Saved data entries:

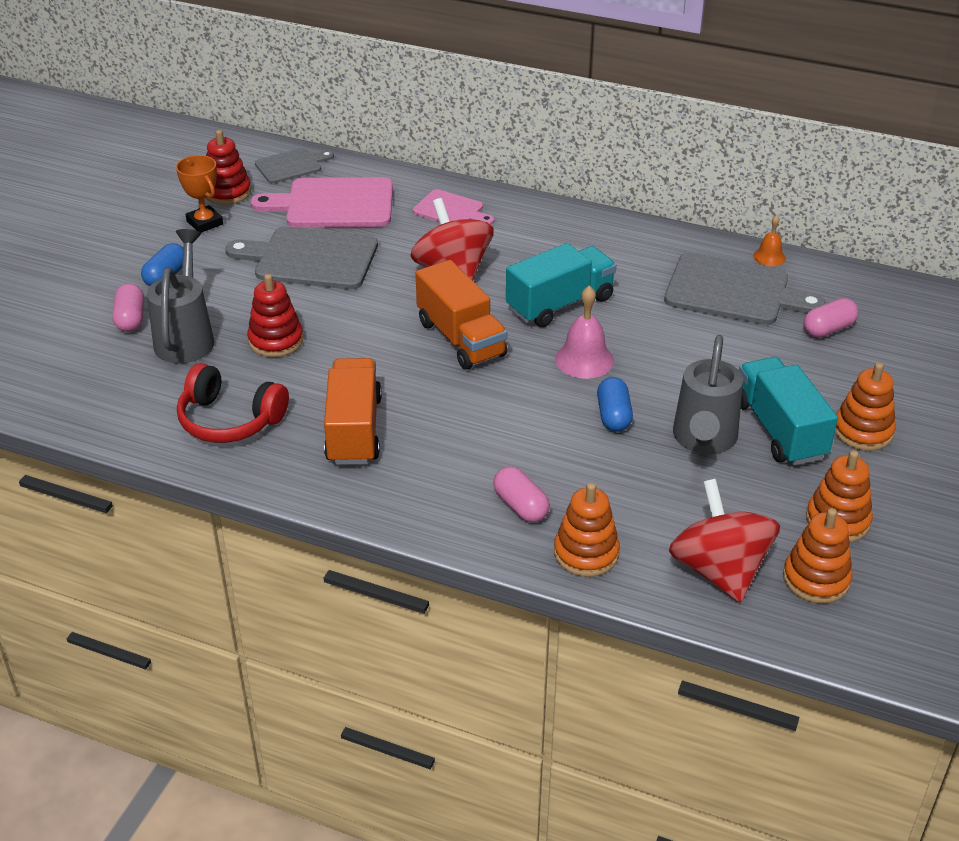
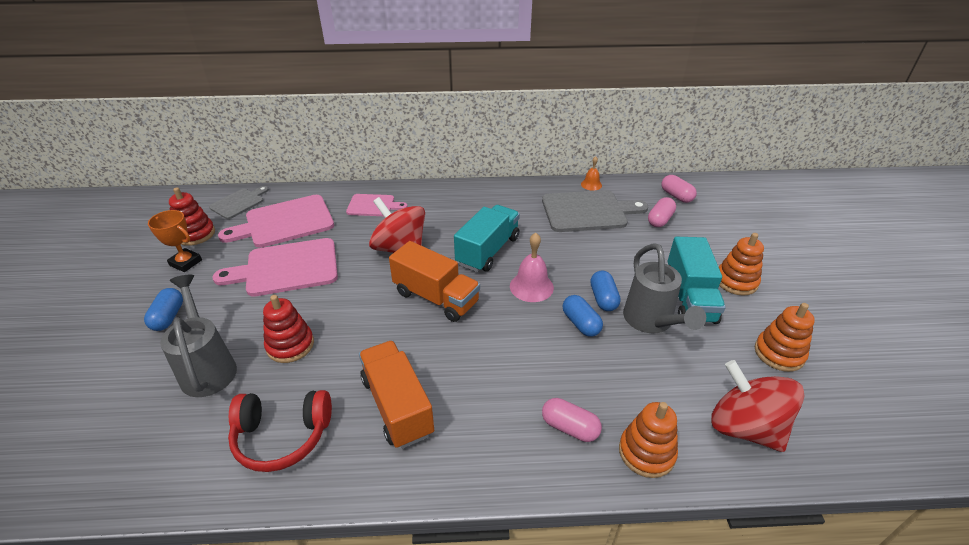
camera: 25 degrees left, 0 degrees up
pink capsule [112,284,144,332] -> pink capsule moved to [661,175,697,203]
grey cutting board [225,227,378,289] -> pink cutting board [213,238,338,297]
turquoise truck [739,357,838,465] -> turquoise truck turned 135 degrees counterclockwise [668,237,726,324]
orange stacking toy [783,508,853,604] -> none
none -> blue capsule [590,271,621,311]

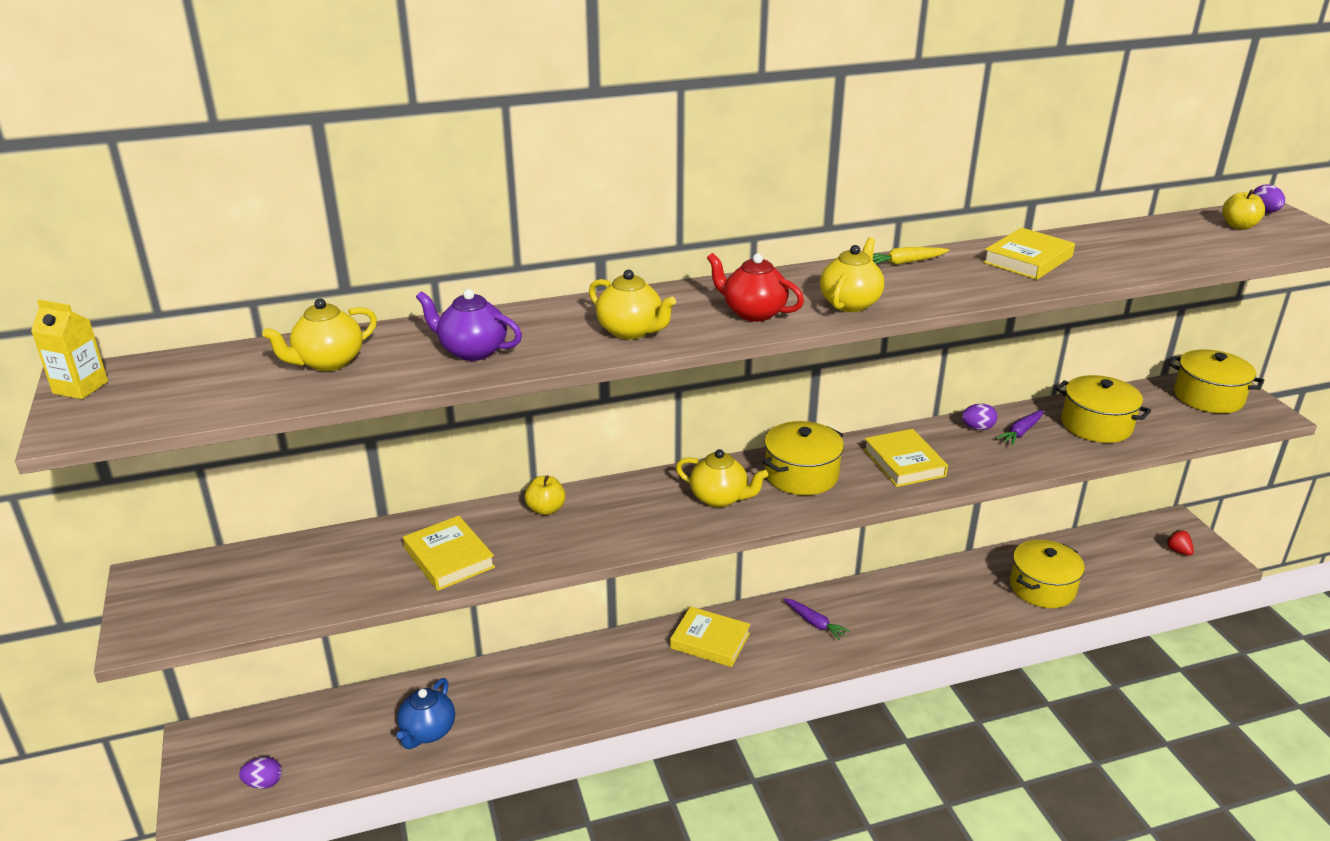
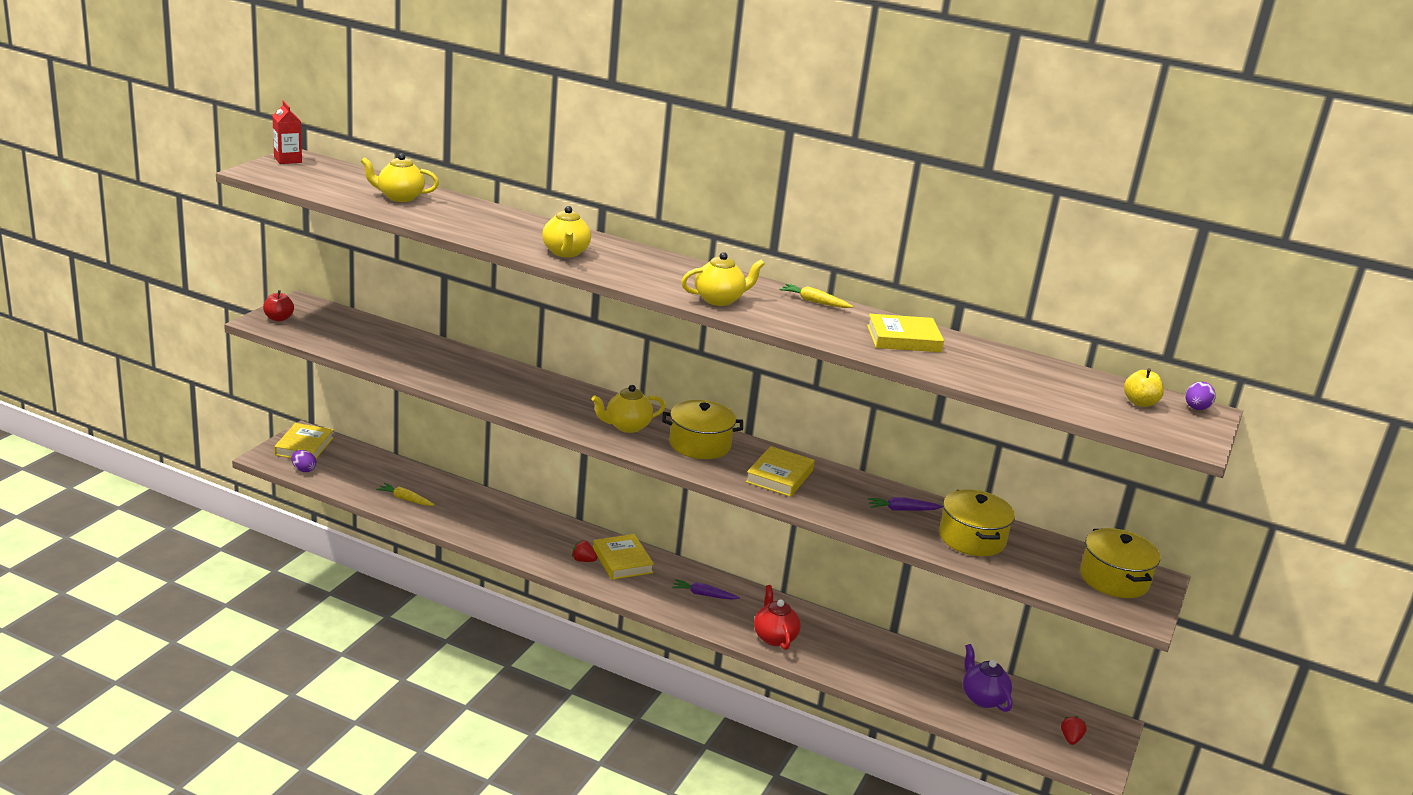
camera: 40 degrees right, 5 degrees down
yellow carton [31,300,108,399] -> red carton [272,101,302,164]
blue teapot [397,678,455,749] -> yellow carrot [376,483,435,506]
yellow book [403,516,495,591] -> yellow book moved to [274,423,333,459]
purple teapot [416,289,522,361] -> purple teapot moved to [963,644,1012,712]
yellow apple [525,475,566,515] -> none
yellow teapot [676,449,768,508] -> yellow teapot turned 90 degrees clockwise [591,385,666,433]
red teapot [707,253,804,322] -> red teapot moved to [754,585,801,650]
purple carrot [783,598,850,640] -> purple carrot turned 105 degrees clockwise [672,579,740,600]
purple egg [962,403,997,430] -> none
yellow pot [1010,540,1085,608] -> none
none -> red apple [263,290,294,322]
none -> red strawberry [572,540,597,562]

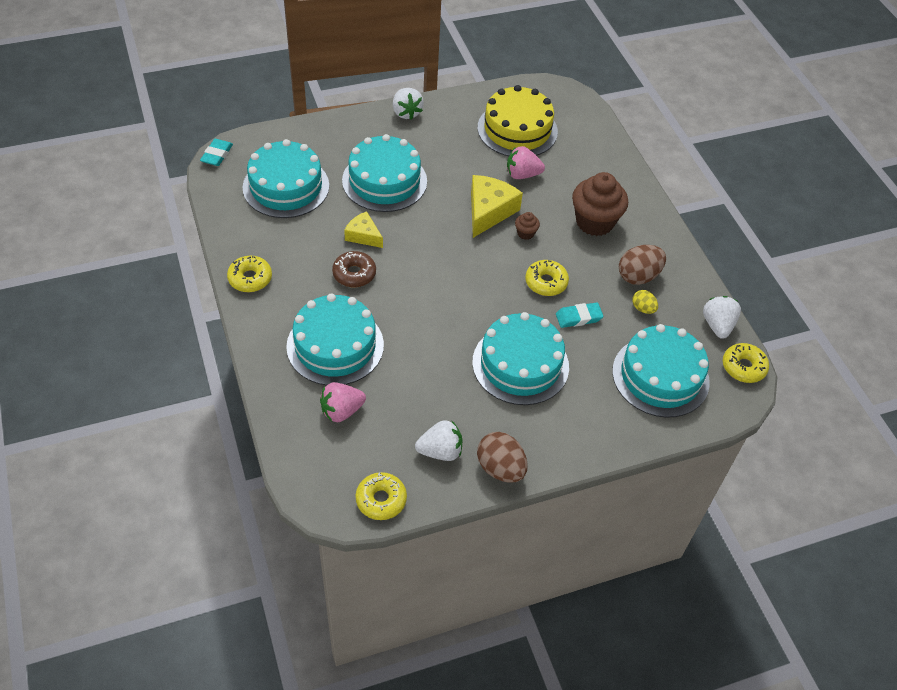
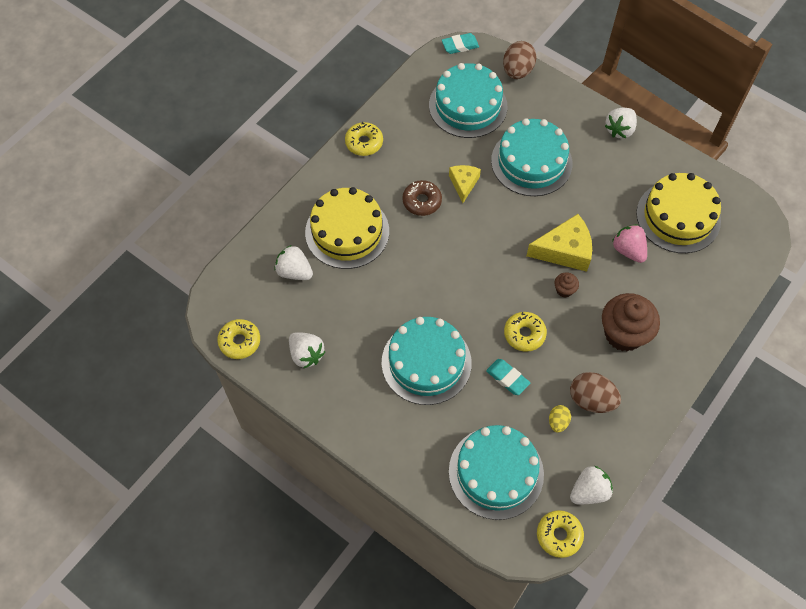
camera: 60 degrees right, 10 degrees up
turquoise cake [286,294,384,385] -> yellow cake [305,187,389,269]
pink strawberry [320,382,366,422] -> white strawberry [275,245,313,280]
brown egg [477,432,528,483] -> brown egg moved to [503,41,536,79]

» EXERCISE
Count every line of the records that holds "turquoise". State the number, nothing else.

» EXERCISE OUTPUT
2